• Work task
The required result is every line of the records that includes "left".

• Source records
- Opening Delimiter -

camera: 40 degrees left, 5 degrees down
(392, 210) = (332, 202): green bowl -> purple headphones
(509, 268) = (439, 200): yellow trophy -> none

- Closing Delimiter -
- Opening Delimiter -

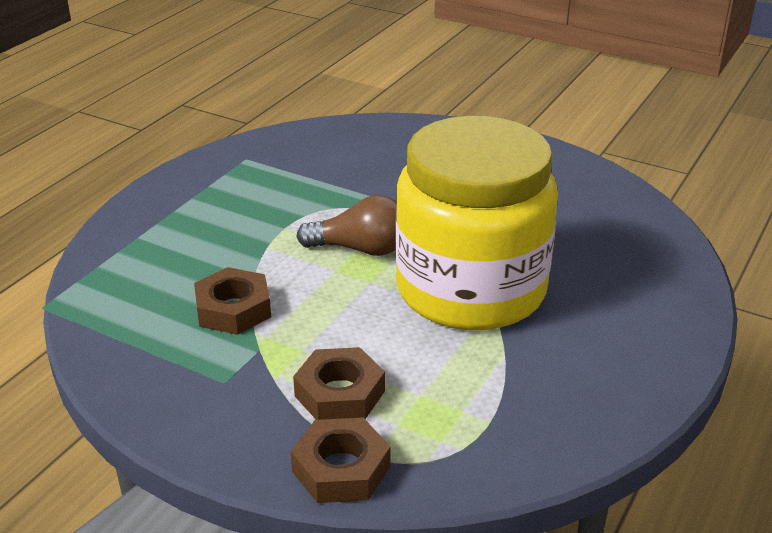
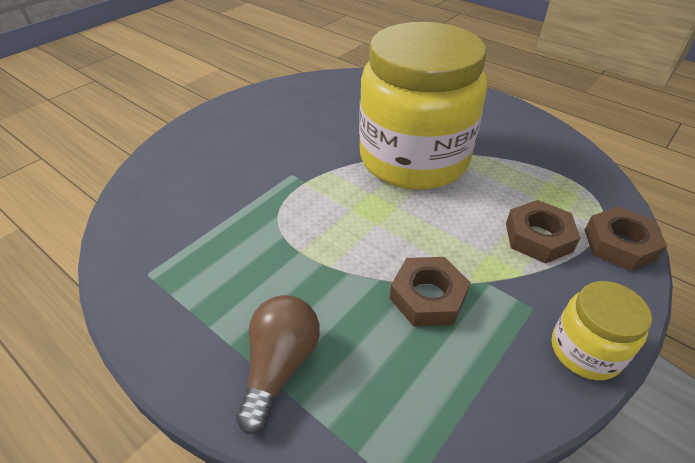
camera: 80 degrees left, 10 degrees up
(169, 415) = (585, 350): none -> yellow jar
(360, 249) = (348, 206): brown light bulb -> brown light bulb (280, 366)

- Closing Delimiter -
- Opening Delimiter -

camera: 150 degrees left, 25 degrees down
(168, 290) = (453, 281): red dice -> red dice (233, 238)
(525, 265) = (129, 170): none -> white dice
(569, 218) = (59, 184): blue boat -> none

- Closing Delimiter -

• Response to the exercise
camera: 40 degrees left, 5 degrees down
camera: 80 degrees left, 10 degrees up
camera: 150 degrees left, 25 degrees down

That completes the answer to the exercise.